───── WORKING DATA

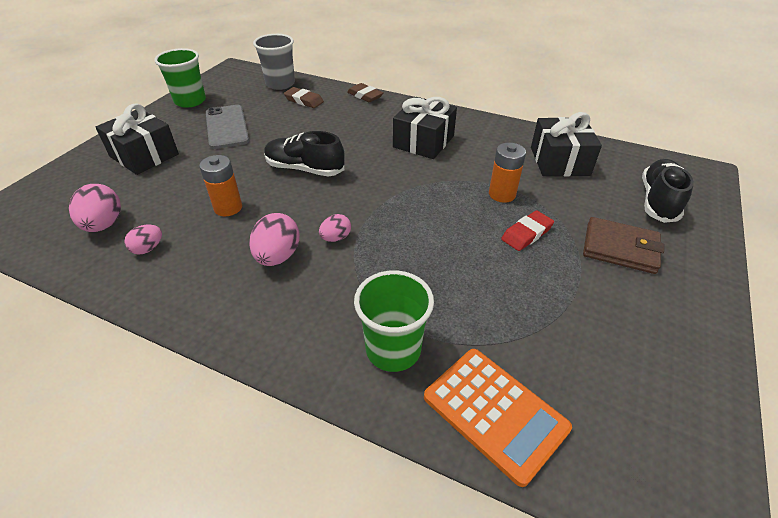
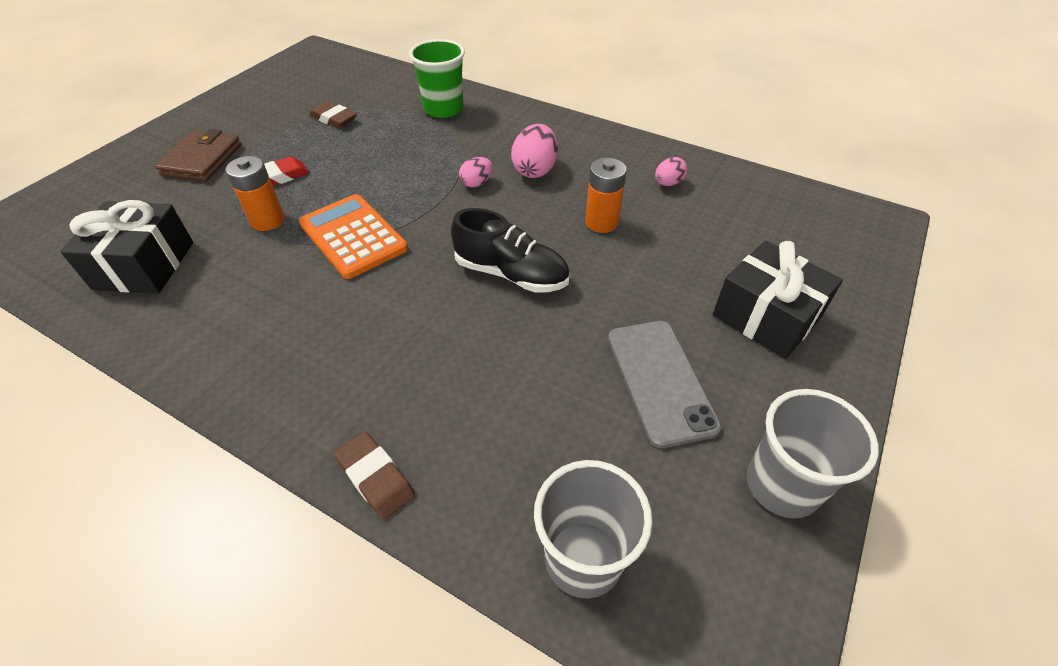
camera: 175 degrees left, 5 degrees up
(104, 225) = (735, 210): pink egg -> none
(190, 101) = (782, 485): green cup -> grey cup
(304, 100) = (518, 466): brown eraser -> brown eraser (334, 119)
(423, 141) = (316, 318): black gift -> none
(494, 413) = (390, 82): orange calculator -> orange calculator (353, 236)
(620, 248) = (202, 160): brown wallet -> brown wallet turned 75 degrees clockwise
(658, 201) = (95, 202): black shoe -> none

──────────

> **INSTRUCTIONS FOR THE TASK**
Starting with the line that holds "(190, 101) = (782, 485): green", copy each remaining line of the listing above exactly, through the last one.

> **ANSWER TO THIS EXERCISE**
(190, 101) = (782, 485): green cup -> grey cup
(304, 100) = (518, 466): brown eraser -> brown eraser (334, 119)
(423, 141) = (316, 318): black gift -> none
(494, 413) = (390, 82): orange calculator -> orange calculator (353, 236)
(620, 248) = (202, 160): brown wallet -> brown wallet turned 75 degrees clockwise
(658, 201) = (95, 202): black shoe -> none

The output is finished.